TASK DETAILS »
Write out the lines from the top of the material through the line with "red slope C5:F6", exactly and with nothing added.
--- RECORDS FOR THE TASK Enclosed Below ---
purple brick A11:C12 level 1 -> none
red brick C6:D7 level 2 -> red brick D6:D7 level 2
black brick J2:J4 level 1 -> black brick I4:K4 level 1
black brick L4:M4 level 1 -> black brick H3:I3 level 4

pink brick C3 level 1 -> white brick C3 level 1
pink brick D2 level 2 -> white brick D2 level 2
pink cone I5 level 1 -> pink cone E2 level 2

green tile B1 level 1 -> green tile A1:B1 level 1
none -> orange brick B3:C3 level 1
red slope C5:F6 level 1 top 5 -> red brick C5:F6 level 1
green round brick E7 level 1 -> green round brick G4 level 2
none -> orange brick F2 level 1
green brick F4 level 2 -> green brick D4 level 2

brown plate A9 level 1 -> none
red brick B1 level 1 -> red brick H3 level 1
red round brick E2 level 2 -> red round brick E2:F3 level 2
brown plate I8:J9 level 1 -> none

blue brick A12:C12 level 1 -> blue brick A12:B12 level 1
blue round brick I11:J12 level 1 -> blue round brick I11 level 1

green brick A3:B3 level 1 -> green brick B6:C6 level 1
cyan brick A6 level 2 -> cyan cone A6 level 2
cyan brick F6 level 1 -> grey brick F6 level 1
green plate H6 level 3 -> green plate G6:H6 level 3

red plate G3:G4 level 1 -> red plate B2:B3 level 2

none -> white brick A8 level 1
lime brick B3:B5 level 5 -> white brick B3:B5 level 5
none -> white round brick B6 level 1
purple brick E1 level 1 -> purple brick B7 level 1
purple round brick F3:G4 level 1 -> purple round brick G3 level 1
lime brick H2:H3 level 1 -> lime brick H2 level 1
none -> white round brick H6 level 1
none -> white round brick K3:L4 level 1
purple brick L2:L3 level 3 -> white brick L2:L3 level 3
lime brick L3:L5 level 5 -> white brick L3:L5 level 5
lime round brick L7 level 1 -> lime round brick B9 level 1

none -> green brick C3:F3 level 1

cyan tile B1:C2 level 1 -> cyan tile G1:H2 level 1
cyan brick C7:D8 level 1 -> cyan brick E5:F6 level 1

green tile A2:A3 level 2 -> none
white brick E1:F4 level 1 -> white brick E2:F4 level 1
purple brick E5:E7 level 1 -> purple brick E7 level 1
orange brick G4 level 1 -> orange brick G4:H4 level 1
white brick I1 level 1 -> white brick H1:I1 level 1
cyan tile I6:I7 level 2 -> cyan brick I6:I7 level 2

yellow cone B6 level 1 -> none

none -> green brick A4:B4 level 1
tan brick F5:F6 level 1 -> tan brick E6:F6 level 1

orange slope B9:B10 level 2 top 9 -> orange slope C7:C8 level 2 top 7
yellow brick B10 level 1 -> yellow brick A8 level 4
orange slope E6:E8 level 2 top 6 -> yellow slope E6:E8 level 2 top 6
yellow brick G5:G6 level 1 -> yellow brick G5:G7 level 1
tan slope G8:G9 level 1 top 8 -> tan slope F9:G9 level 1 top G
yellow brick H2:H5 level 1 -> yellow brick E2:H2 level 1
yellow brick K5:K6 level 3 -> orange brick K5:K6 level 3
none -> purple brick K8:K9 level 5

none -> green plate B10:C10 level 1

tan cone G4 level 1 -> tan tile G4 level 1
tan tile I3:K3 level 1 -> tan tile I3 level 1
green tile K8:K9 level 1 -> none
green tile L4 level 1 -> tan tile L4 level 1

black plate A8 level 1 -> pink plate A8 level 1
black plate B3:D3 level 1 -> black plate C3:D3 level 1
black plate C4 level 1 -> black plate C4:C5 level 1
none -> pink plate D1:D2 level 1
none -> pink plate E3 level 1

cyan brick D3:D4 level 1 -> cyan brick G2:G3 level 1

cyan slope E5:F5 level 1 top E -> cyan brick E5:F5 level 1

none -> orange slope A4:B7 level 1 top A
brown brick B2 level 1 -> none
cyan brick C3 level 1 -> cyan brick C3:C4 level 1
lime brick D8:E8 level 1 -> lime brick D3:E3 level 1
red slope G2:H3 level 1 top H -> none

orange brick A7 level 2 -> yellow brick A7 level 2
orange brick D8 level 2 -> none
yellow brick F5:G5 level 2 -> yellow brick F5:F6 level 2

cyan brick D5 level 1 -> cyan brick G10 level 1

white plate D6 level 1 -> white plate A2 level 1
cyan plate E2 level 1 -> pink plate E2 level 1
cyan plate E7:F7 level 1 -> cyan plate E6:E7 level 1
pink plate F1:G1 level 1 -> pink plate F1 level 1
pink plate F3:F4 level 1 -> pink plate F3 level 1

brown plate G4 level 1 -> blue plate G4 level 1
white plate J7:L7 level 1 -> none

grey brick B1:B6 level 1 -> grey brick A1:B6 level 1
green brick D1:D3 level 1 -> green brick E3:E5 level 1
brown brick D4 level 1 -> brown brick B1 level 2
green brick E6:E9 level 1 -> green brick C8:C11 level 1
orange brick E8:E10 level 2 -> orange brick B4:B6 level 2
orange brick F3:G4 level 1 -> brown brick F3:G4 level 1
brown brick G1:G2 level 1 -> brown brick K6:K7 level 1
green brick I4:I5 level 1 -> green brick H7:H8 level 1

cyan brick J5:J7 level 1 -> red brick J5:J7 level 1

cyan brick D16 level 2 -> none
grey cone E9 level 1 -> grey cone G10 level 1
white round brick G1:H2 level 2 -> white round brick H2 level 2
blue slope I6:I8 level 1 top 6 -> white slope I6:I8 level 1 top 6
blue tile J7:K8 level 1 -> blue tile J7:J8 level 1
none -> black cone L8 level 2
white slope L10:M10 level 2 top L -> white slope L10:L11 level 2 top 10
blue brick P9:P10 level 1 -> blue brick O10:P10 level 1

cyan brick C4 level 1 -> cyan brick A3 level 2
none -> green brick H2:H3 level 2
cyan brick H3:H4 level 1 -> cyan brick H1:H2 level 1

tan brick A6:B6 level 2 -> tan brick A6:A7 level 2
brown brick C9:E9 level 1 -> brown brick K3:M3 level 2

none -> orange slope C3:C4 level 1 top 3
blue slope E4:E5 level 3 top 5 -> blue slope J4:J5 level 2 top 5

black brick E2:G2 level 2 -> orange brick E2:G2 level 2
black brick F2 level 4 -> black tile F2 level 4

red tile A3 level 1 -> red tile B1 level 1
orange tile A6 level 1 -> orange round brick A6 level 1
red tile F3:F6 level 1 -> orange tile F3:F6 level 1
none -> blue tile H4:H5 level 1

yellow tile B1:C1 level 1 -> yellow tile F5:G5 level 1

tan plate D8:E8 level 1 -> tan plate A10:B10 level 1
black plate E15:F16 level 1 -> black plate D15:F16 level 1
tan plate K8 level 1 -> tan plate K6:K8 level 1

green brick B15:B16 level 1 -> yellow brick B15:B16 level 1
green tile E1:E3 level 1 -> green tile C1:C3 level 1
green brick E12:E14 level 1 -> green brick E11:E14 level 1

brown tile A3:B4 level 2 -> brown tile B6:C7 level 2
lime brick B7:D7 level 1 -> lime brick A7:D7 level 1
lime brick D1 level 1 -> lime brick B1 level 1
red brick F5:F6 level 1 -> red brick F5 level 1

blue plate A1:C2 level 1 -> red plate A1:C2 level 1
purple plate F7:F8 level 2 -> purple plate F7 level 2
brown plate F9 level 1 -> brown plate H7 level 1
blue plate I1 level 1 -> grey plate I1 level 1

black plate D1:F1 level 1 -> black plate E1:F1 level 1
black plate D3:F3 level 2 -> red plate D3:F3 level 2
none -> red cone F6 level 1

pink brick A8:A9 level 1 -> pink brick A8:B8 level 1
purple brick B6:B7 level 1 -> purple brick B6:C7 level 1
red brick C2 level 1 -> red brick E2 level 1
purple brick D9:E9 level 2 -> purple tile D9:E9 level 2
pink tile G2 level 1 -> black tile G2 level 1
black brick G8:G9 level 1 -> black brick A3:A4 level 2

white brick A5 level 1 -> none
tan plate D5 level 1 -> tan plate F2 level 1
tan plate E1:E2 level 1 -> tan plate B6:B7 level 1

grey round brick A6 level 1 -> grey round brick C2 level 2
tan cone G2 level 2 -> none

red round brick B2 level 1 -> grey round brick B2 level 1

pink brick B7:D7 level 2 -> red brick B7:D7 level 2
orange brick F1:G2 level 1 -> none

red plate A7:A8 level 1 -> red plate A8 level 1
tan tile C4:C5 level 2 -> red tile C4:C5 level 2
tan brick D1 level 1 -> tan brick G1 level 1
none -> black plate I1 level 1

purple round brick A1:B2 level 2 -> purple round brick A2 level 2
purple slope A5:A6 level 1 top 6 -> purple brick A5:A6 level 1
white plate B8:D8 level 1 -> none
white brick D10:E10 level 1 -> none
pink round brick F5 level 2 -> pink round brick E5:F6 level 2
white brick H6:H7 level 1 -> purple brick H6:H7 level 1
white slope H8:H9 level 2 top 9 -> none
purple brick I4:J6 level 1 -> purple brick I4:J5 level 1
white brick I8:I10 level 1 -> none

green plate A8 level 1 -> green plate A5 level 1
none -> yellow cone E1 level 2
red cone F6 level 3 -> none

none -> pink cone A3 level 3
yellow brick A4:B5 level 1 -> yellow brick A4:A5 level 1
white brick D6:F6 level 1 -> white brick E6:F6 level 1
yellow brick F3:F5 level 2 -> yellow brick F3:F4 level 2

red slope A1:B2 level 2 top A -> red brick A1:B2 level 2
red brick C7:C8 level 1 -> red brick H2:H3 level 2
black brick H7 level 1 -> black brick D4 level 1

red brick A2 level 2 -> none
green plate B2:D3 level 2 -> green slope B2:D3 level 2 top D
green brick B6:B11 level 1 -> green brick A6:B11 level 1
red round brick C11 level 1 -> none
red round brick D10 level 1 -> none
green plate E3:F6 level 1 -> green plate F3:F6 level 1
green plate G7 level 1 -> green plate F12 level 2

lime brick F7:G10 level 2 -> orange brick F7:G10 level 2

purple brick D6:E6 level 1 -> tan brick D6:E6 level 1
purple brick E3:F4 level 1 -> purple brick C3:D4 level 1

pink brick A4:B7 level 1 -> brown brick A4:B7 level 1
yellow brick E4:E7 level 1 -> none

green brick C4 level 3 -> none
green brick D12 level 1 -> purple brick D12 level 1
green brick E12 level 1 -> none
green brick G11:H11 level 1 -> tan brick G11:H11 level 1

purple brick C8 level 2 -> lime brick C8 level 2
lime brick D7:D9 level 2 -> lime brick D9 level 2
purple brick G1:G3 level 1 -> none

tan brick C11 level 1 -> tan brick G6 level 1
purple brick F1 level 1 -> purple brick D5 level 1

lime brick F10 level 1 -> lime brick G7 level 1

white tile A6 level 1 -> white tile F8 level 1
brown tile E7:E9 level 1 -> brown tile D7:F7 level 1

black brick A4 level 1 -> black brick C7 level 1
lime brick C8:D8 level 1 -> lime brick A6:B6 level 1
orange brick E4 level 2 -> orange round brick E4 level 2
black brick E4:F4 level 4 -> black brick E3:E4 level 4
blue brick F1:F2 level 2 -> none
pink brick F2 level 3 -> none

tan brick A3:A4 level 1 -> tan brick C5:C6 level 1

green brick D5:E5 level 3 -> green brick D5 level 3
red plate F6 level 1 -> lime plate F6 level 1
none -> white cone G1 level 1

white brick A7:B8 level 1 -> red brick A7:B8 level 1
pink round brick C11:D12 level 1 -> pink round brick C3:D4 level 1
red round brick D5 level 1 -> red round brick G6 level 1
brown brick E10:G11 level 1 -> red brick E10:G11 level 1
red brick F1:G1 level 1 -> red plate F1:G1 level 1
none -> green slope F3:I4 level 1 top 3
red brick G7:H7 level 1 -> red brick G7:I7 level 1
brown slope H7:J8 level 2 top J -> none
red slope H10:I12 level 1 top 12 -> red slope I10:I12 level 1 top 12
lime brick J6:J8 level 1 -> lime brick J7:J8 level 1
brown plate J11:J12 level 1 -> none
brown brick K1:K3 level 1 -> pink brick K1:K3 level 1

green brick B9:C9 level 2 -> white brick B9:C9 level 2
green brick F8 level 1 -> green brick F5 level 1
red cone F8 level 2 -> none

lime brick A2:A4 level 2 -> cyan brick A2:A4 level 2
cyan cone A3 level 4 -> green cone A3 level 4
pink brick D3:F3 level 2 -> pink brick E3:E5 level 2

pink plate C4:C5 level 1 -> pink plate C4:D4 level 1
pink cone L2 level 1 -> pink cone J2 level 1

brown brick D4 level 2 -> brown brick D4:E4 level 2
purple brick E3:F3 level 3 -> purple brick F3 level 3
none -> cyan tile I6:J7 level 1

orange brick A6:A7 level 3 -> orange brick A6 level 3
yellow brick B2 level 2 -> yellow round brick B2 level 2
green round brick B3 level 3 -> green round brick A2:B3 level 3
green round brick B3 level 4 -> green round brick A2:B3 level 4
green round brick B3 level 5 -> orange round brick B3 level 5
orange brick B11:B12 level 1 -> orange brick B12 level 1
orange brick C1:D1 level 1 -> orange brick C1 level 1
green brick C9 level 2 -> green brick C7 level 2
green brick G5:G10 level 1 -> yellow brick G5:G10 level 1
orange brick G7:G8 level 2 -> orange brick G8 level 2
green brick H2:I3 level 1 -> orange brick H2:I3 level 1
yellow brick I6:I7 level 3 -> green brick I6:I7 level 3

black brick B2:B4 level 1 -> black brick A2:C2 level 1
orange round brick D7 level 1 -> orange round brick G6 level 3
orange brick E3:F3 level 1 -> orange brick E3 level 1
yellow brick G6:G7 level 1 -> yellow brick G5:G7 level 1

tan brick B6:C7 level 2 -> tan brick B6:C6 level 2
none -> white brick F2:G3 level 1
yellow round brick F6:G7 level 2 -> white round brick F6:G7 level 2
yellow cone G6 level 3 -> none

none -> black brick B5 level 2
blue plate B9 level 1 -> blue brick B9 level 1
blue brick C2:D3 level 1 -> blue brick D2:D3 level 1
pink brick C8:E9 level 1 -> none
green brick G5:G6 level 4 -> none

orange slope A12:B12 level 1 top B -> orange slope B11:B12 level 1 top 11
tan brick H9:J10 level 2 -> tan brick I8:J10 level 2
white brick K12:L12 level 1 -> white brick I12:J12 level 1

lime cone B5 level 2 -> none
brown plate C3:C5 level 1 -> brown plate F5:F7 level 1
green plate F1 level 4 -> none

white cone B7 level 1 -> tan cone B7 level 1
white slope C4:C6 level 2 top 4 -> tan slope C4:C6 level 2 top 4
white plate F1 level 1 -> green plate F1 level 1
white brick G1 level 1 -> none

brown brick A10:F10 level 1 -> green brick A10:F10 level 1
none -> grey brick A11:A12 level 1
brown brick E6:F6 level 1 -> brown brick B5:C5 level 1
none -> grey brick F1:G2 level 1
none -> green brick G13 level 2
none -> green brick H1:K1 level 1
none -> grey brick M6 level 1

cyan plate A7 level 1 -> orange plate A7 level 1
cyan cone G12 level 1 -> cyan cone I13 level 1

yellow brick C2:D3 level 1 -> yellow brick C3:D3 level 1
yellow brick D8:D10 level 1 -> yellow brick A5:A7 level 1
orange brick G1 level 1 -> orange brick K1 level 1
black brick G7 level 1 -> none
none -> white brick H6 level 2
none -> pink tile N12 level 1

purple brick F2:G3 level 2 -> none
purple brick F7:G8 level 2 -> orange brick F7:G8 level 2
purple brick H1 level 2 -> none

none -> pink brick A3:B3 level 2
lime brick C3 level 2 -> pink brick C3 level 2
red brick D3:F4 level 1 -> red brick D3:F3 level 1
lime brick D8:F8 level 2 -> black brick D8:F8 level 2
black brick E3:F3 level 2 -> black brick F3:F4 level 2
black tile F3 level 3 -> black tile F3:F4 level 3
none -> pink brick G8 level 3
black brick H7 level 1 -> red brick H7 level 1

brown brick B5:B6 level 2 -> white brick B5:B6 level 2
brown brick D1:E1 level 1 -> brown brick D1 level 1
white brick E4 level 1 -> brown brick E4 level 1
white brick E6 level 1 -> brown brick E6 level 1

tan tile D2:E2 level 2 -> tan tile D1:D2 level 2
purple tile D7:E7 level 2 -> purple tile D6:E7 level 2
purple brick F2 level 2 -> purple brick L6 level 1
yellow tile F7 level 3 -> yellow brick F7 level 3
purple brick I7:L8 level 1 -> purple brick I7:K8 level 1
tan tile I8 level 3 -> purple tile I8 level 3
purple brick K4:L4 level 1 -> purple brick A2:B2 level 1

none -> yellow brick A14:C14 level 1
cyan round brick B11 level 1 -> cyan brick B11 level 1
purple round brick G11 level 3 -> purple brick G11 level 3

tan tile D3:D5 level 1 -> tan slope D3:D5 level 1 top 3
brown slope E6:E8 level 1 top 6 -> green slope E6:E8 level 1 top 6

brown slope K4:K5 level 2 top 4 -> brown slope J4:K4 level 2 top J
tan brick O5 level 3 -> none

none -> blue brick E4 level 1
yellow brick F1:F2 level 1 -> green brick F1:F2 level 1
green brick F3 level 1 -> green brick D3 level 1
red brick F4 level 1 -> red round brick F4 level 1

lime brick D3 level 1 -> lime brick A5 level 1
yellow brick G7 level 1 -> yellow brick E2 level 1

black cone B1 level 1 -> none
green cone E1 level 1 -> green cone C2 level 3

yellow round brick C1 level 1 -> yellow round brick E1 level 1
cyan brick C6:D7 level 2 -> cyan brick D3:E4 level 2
--- End of Enclosed RECORDS FOR THE TASK ---
TASK RESPONSE »
purple brick A11:C12 level 1 -> none
red brick C6:D7 level 2 -> red brick D6:D7 level 2
black brick J2:J4 level 1 -> black brick I4:K4 level 1
black brick L4:M4 level 1 -> black brick H3:I3 level 4

pink brick C3 level 1 -> white brick C3 level 1
pink brick D2 level 2 -> white brick D2 level 2
pink cone I5 level 1 -> pink cone E2 level 2

green tile B1 level 1 -> green tile A1:B1 level 1
none -> orange brick B3:C3 level 1
red slope C5:F6 level 1 top 5 -> red brick C5:F6 level 1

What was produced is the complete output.